Pictures stay out of the copy. Repeat exactly the lines from the first entry below through the line that contains "L1: 47mH (DGND, N19) -> none", and nothing beyond.

[Data extracted from a collection]
--------------------------------

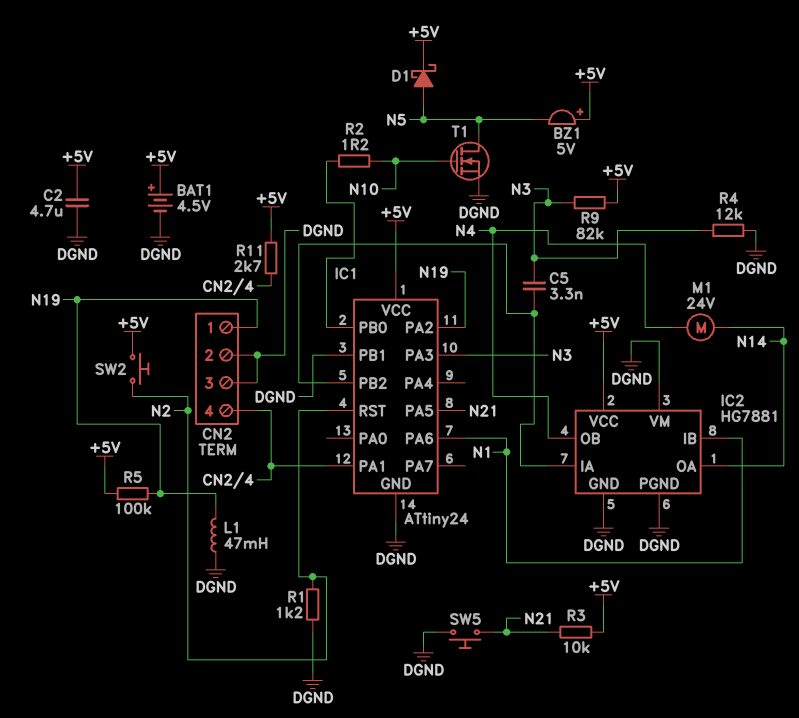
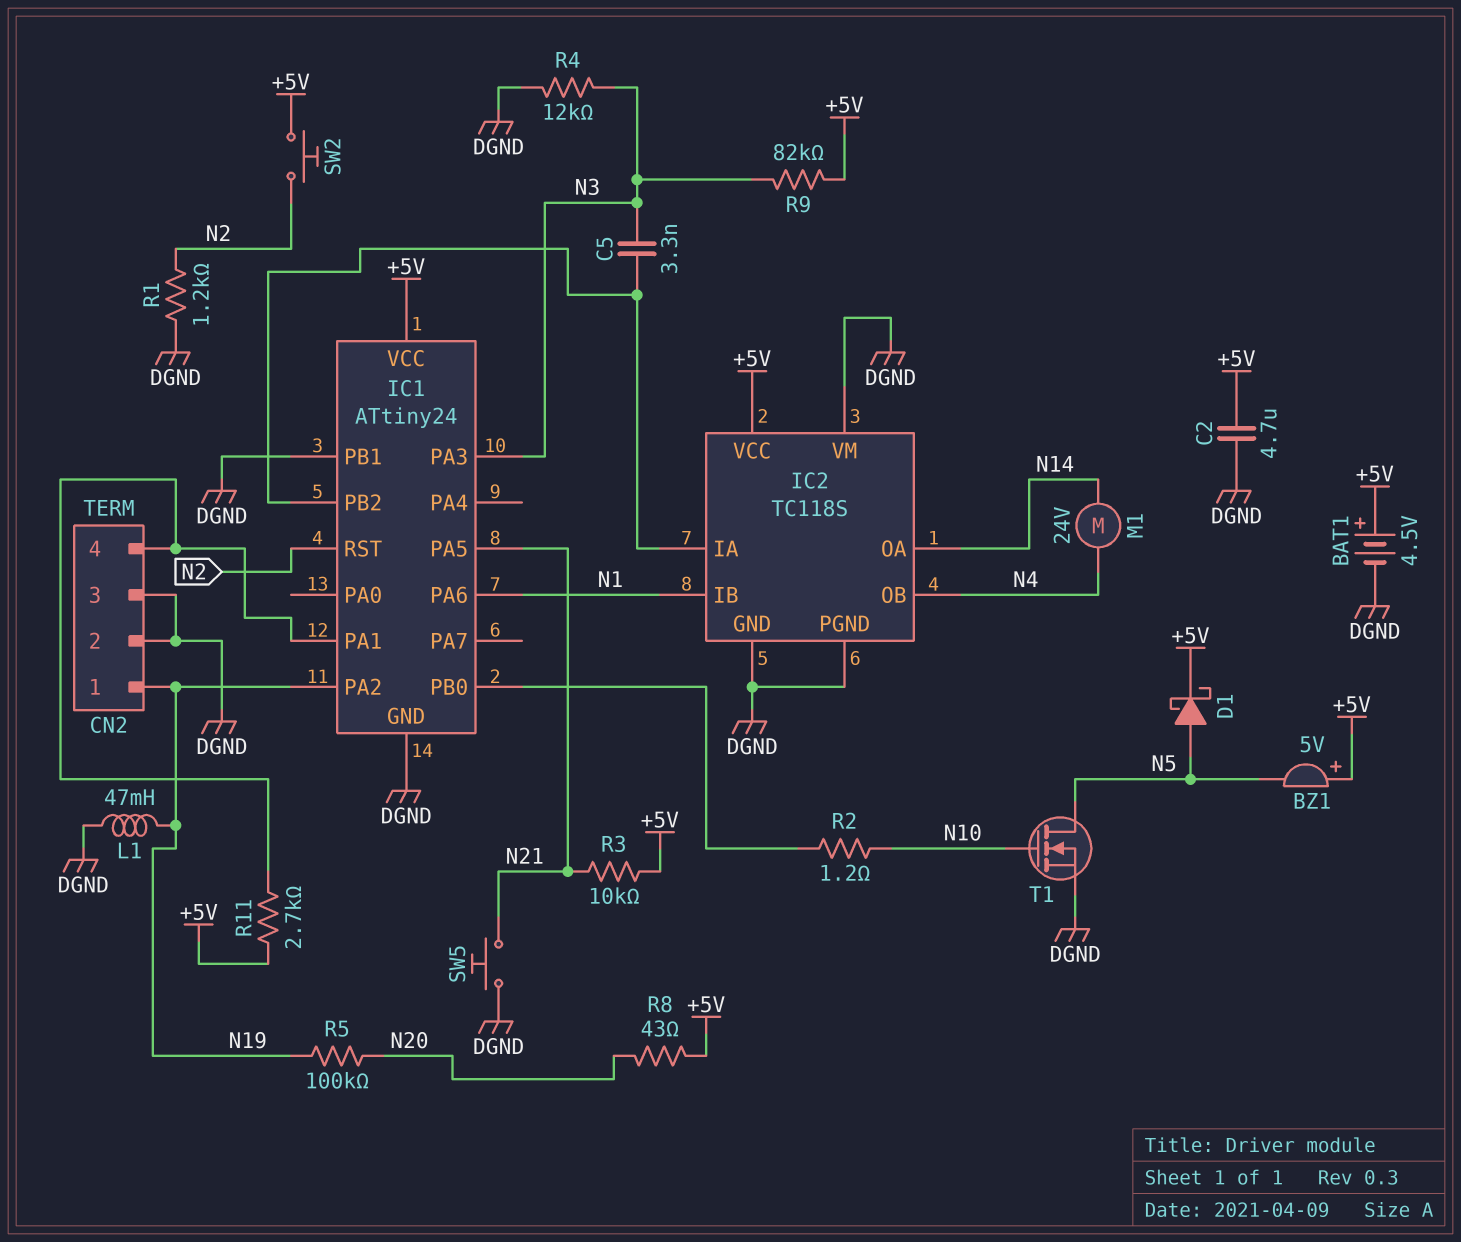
IC2: HG7881 -> TC118S
R5: 100k (+5V, N19) -> 100k (N19, N20)
R8: none -> 43 (+5V, N20)

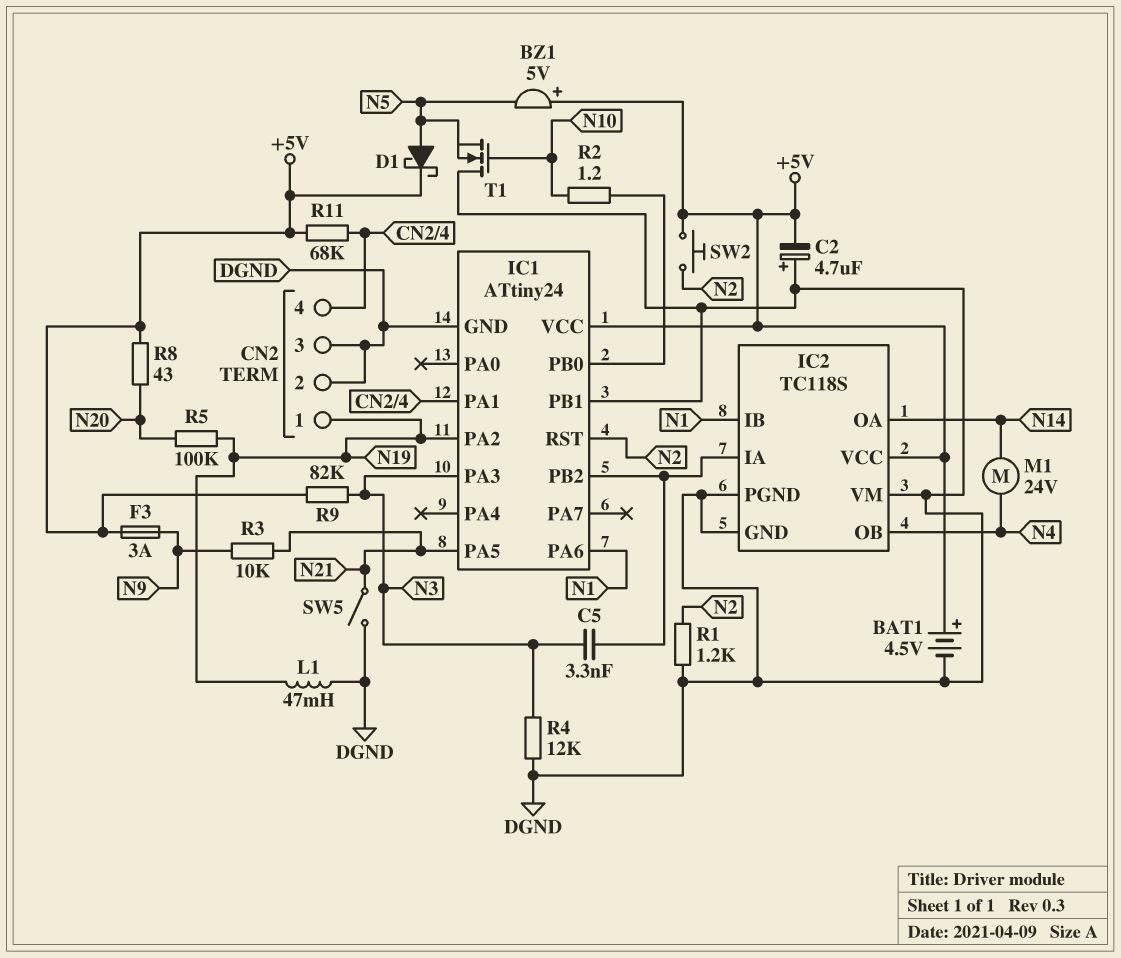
C2: 4.7uF (+5V, DGND) -> 4.7uF (plus DGND, minus +5V)
F3: none -> 3A (+5V, N9)
R3: 10k (+5V, N21) -> 10k (N9, N21)
R11: 2.7k (+5V, CN2/4) -> 68k (+5V, CN2/4)
SW5: button (DGND, N21) -> switch (DGND, N21)
T1: NMOS (G N10, D N5, S DGND) -> NMOS (G N10, D DGND, S N5)

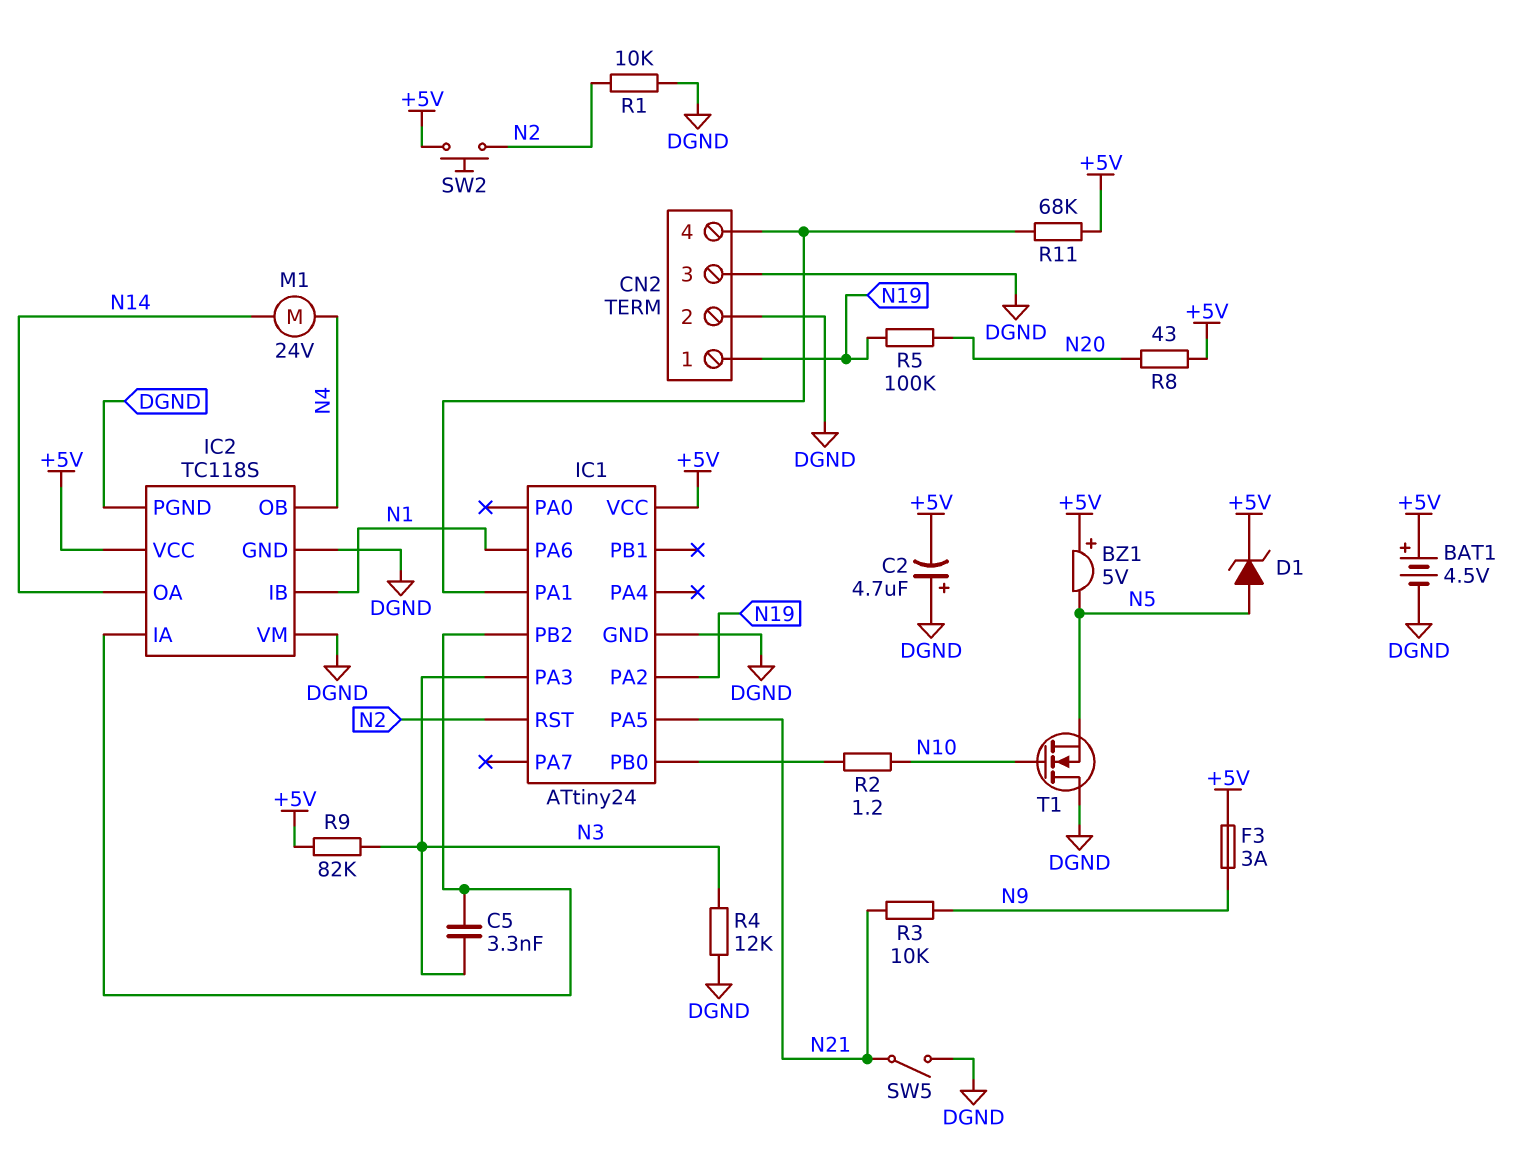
D1: schottky (A N5, K +5V) -> zener (A N5, K +5V)
IC1 pin PB1: DGND -> none
L1: 47mH (DGND, N19) -> none
R1: 1.2k (DGND, N2) -> 10k (DGND, N2)

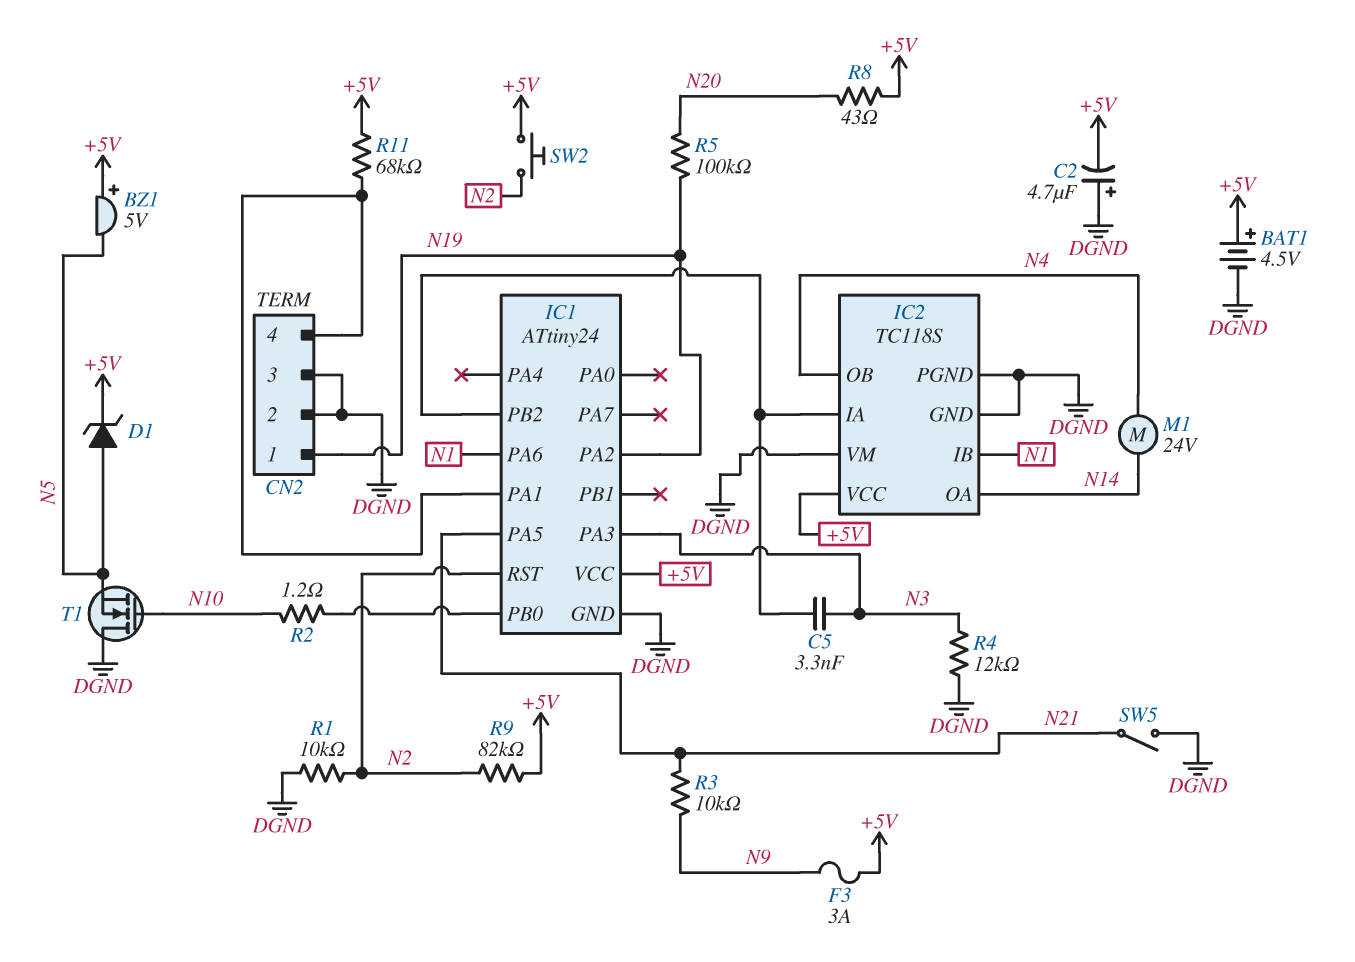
R9: 82k (+5V, N3) -> 82k (+5V, N2)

--------------------------------

* Task response:
IC2: HG7881 -> TC118S
R5: 100k (+5V, N19) -> 100k (N19, N20)
R8: none -> 43 (+5V, N20)

C2: 4.7uF (+5V, DGND) -> 4.7uF (plus DGND, minus +5V)
F3: none -> 3A (+5V, N9)
R3: 10k (+5V, N21) -> 10k (N9, N21)
R11: 2.7k (+5V, CN2/4) -> 68k (+5V, CN2/4)
SW5: button (DGND, N21) -> switch (DGND, N21)
T1: NMOS (G N10, D N5, S DGND) -> NMOS (G N10, D DGND, S N5)

D1: schottky (A N5, K +5V) -> zener (A N5, K +5V)
IC1 pin PB1: DGND -> none
L1: 47mH (DGND, N19) -> none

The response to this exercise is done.